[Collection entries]
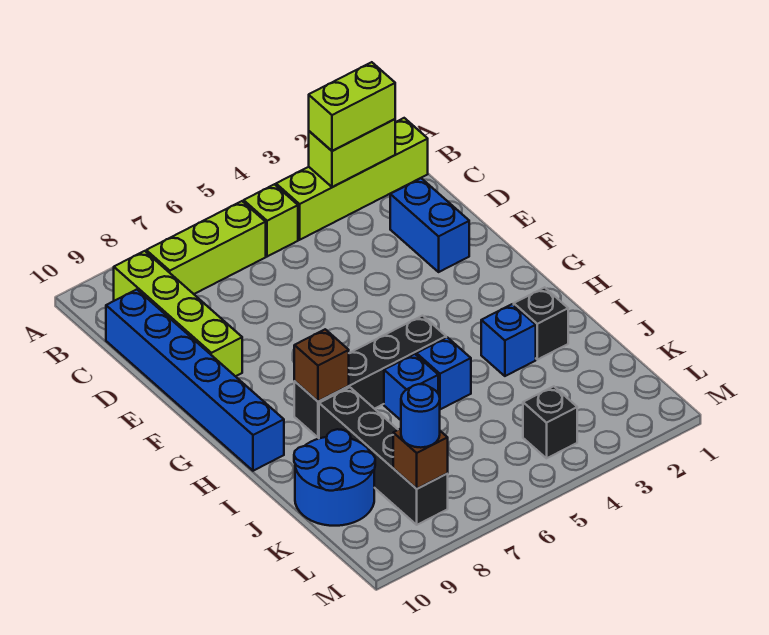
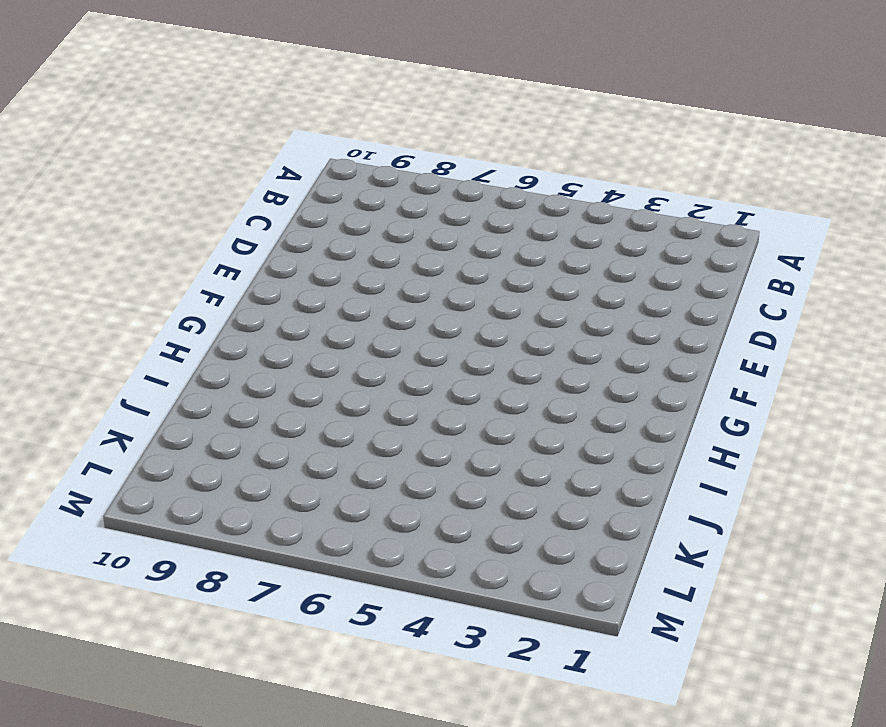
none -> lime brick B1:B4 level 1
none -> lime brick B5 level 1
none -> lime brick B6:B8 level 1

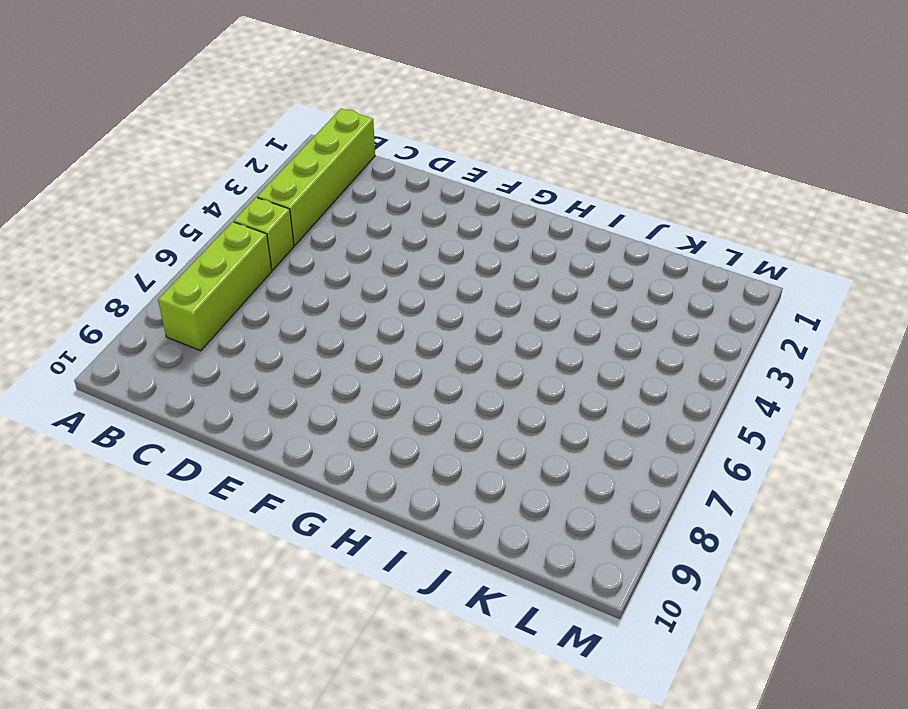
none -> lime brick B9:E9 level 1
none -> blue brick C10:H10 level 1
none -> blue brick D2:E2 level 1

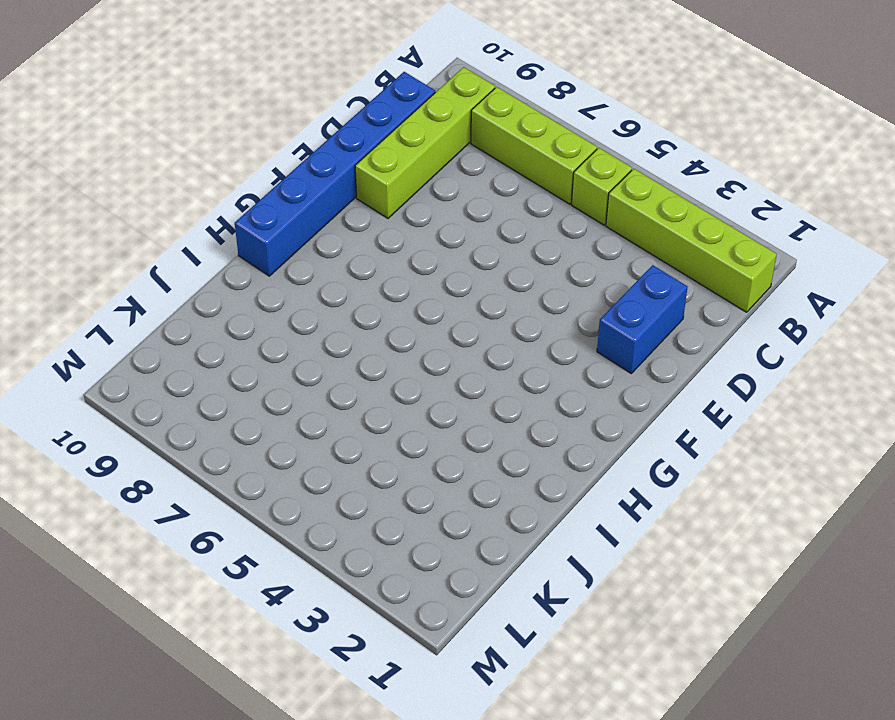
none -> black brick H5:H8 level 1
none -> black brick I2 level 1
none -> blue brick I3 level 1

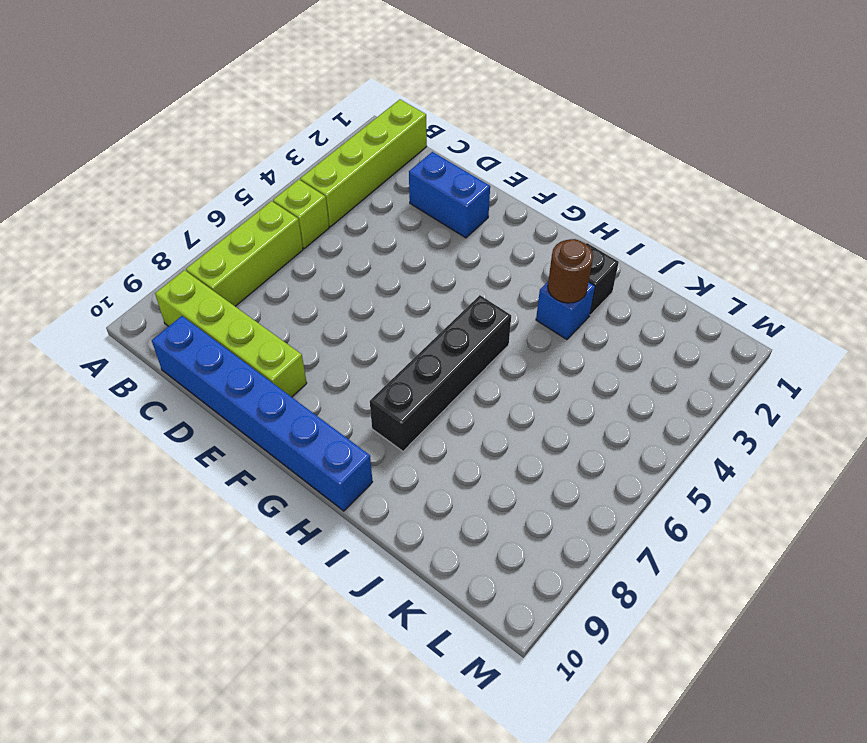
brown round brick I3 level 2 -> none
none -> blue brick I5 level 1
none -> blue brick I6 level 1
none -> black brick I8:L8 level 1

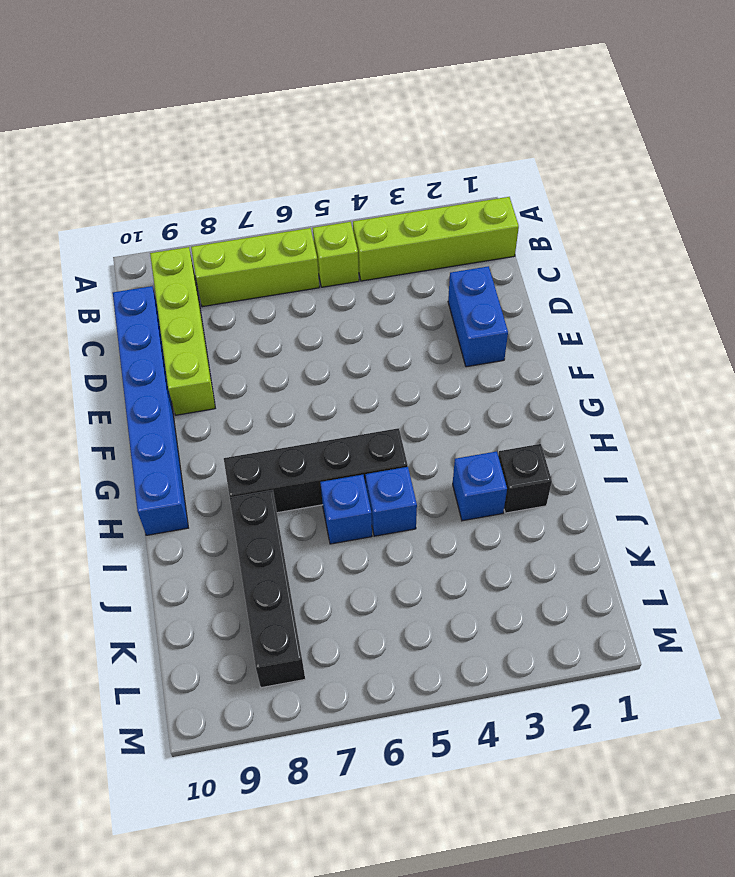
none -> blue round brick J9:K10 level 1
none -> black brick L4 level 1
none -> lime brick B2:B3 level 2

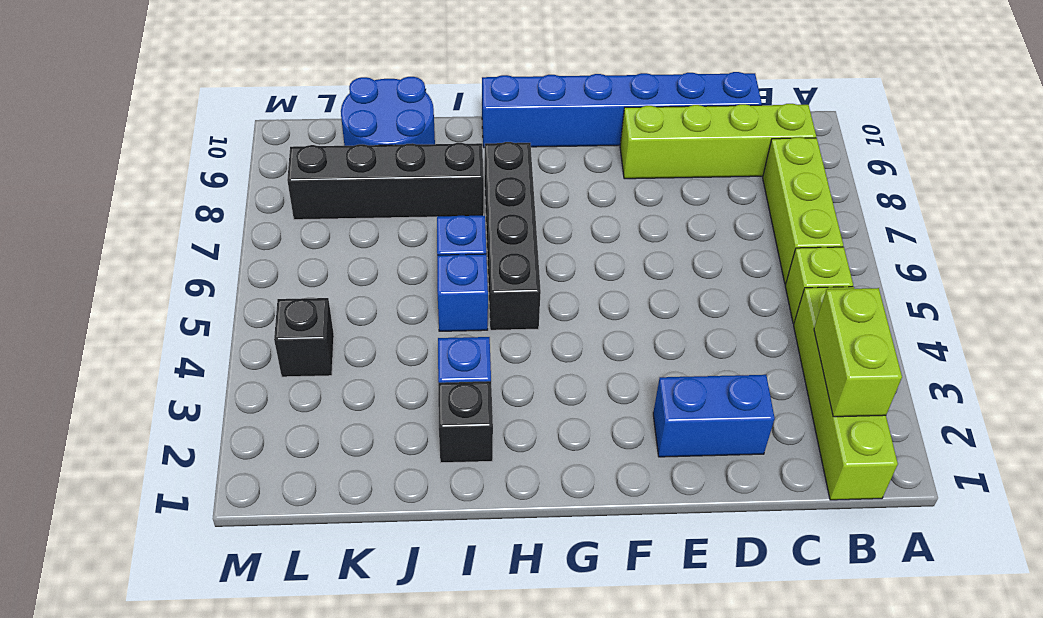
none -> brown brick H8 level 2
none -> brown brick L8 level 2
none -> lime brick B2:B3 level 3

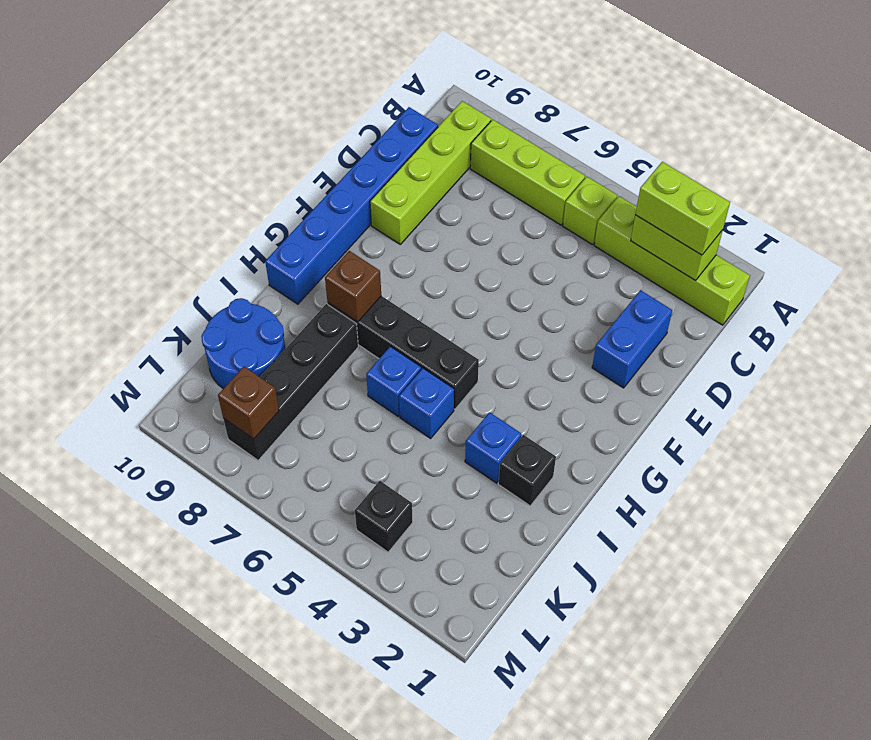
none -> blue round brick L8 level 3

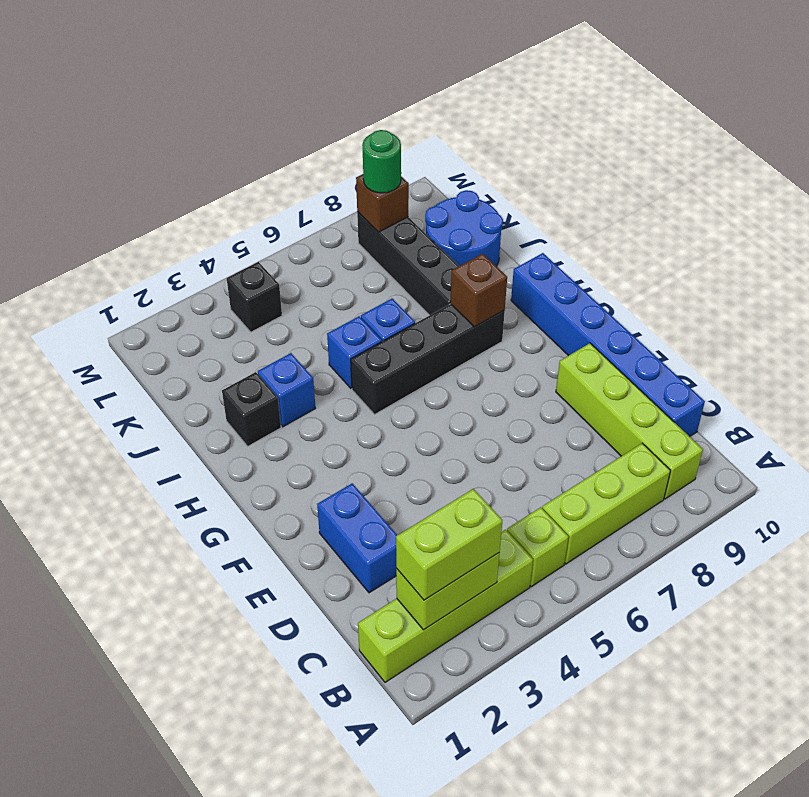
green round brick L8 level 3 -> blue round brick L8 level 3

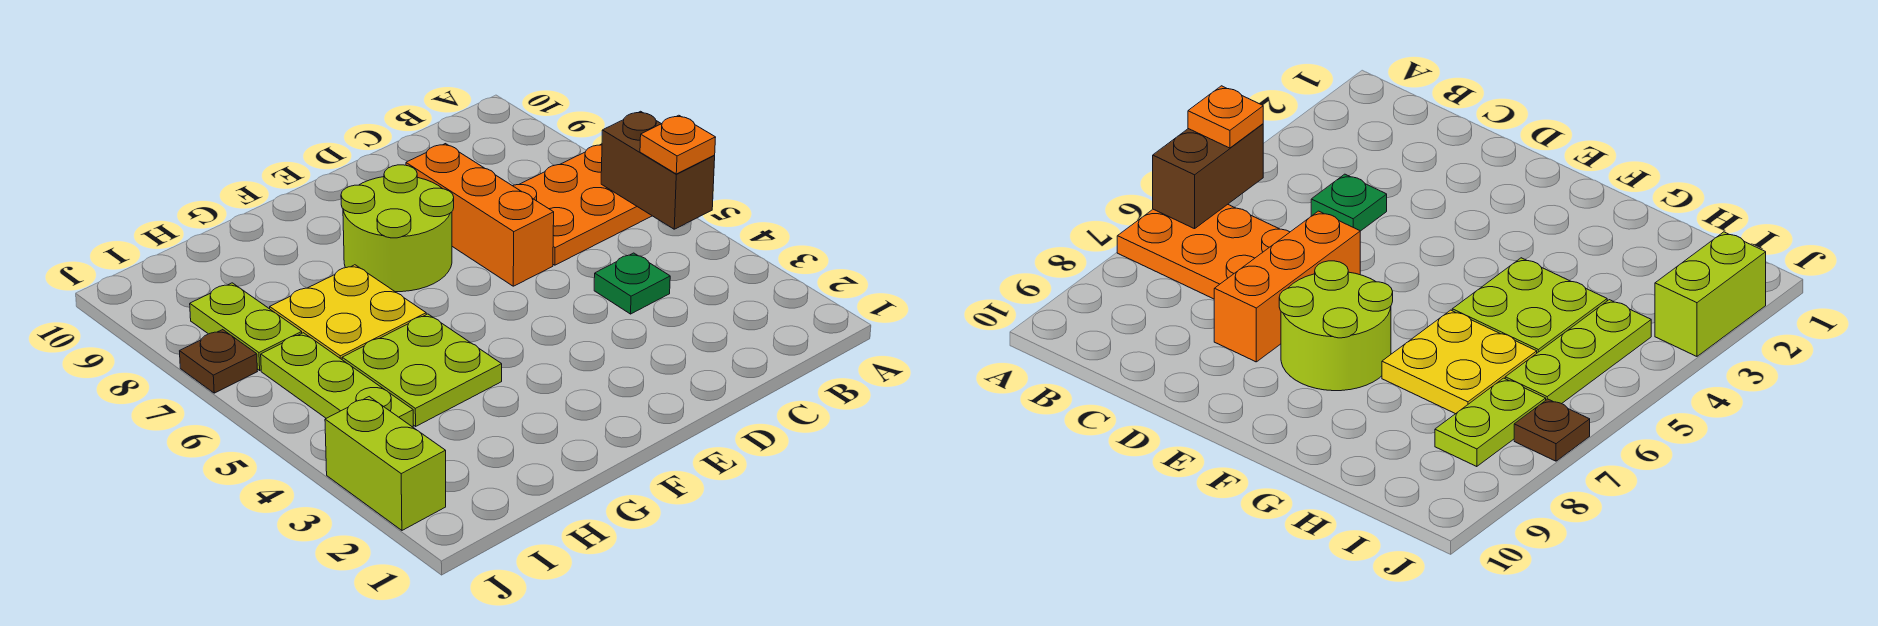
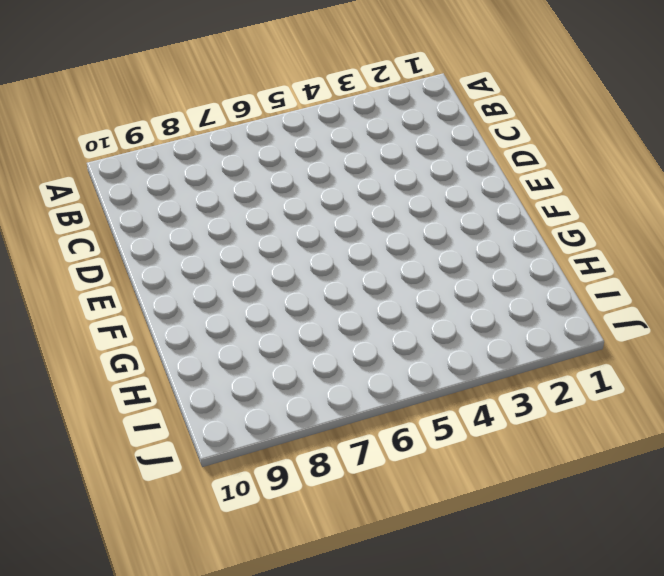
none -> orange plate A6:C7 level 1
none -> green plate C4 level 1
none -> orange brick D6:D8 level 1

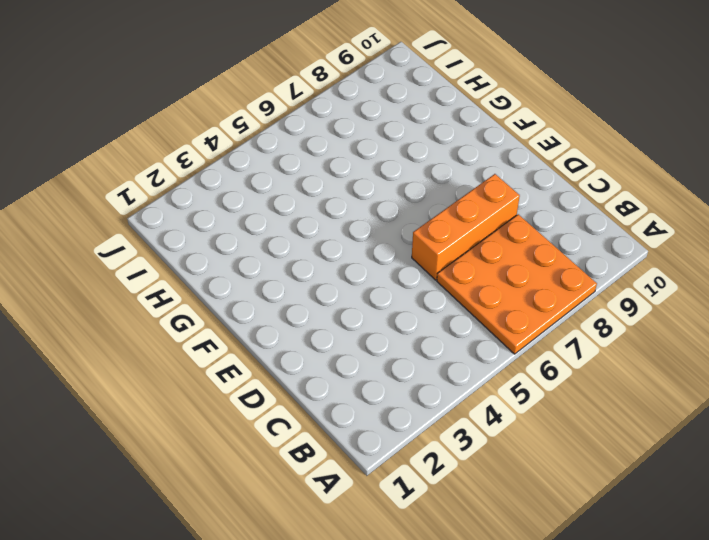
orange plate A6:C8 level 1 -> orange plate A6:C7 level 1
none -> green plate C4 level 1
none -> lime round brick E7:F8 level 1
none -> lime plate G4:H5 level 1

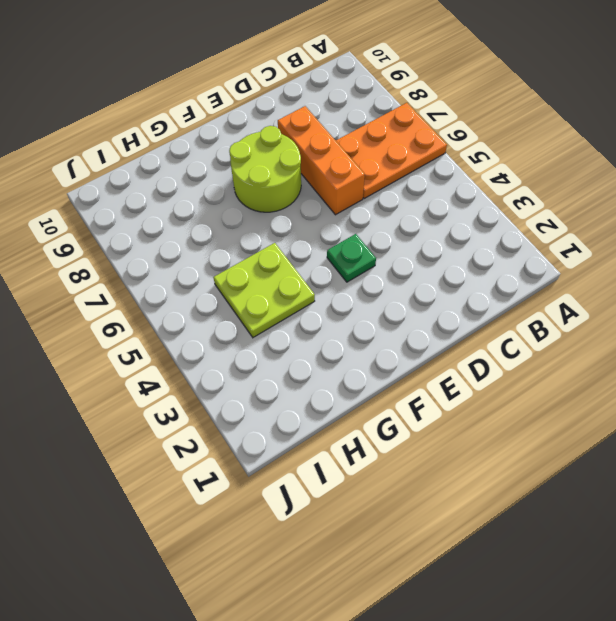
green plate E4 level 1 -> green plate C4 level 1
none -> yellow plate G6:H7 level 1
none -> lime plate I4:I6 level 1
none -> lime plate I7:I8 level 1

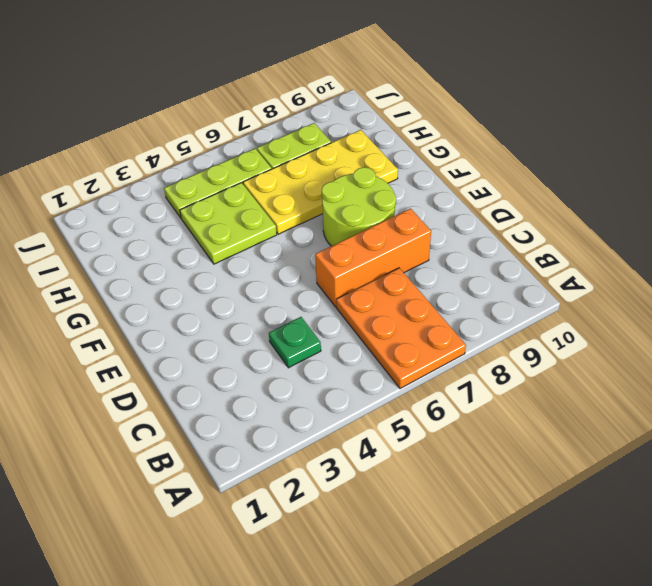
yellow plate G6:H9 level 1 -> yellow plate G6:H7 level 1
none -> lime brick J2:J3 level 1
none -> brown plate J7 level 1
none -> brown brick A5:A6 level 2

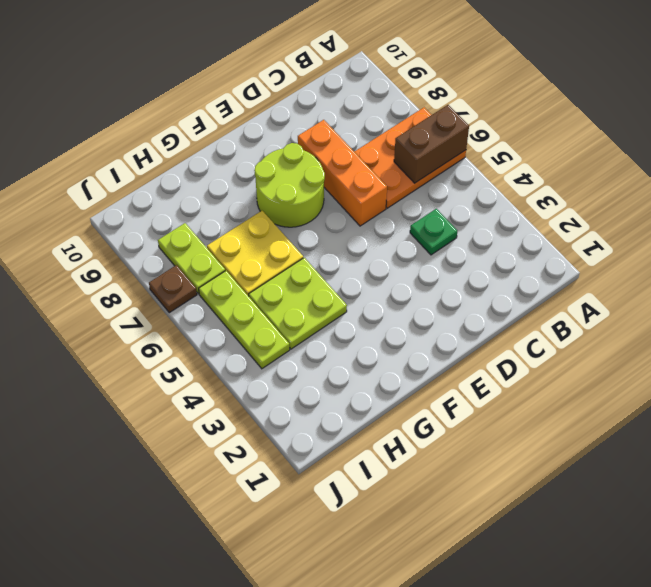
brown brick A6:B6 level 2 -> brown brick A5:A6 level 2
none -> lime brick J2:J3 level 1
none -> orange plate A5 level 3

▶ **What to produce**
Make an exact copy of all entries above, dropping the images.

▶ **Written response**
none -> lime brick B1:B4 level 1
none -> lime brick B5 level 1
none -> lime brick B6:B8 level 1

none -> lime brick B9:E9 level 1
none -> blue brick C10:H10 level 1
none -> blue brick D2:E2 level 1

none -> black brick H5:H8 level 1
none -> black brick I2 level 1
none -> blue brick I3 level 1

brown round brick I3 level 2 -> none
none -> blue brick I5 level 1
none -> blue brick I6 level 1
none -> black brick I8:L8 level 1

none -> blue round brick J9:K10 level 1
none -> black brick L4 level 1
none -> lime brick B2:B3 level 2

none -> brown brick H8 level 2
none -> brown brick L8 level 2
none -> lime brick B2:B3 level 3

none -> blue round brick L8 level 3

green round brick L8 level 3 -> blue round brick L8 level 3

none -> orange plate A6:C7 level 1
none -> green plate C4 level 1
none -> orange brick D6:D8 level 1

orange plate A6:C8 level 1 -> orange plate A6:C7 level 1
none -> green plate C4 level 1
none -> lime round brick E7:F8 level 1
none -> lime plate G4:H5 level 1

green plate E4 level 1 -> green plate C4 level 1
none -> yellow plate G6:H7 level 1
none -> lime plate I4:I6 level 1
none -> lime plate I7:I8 level 1

yellow plate G6:H9 level 1 -> yellow plate G6:H7 level 1
none -> lime brick J2:J3 level 1
none -> brown plate J7 level 1
none -> brown brick A5:A6 level 2

brown brick A6:B6 level 2 -> brown brick A5:A6 level 2
none -> lime brick J2:J3 level 1
none -> orange plate A5 level 3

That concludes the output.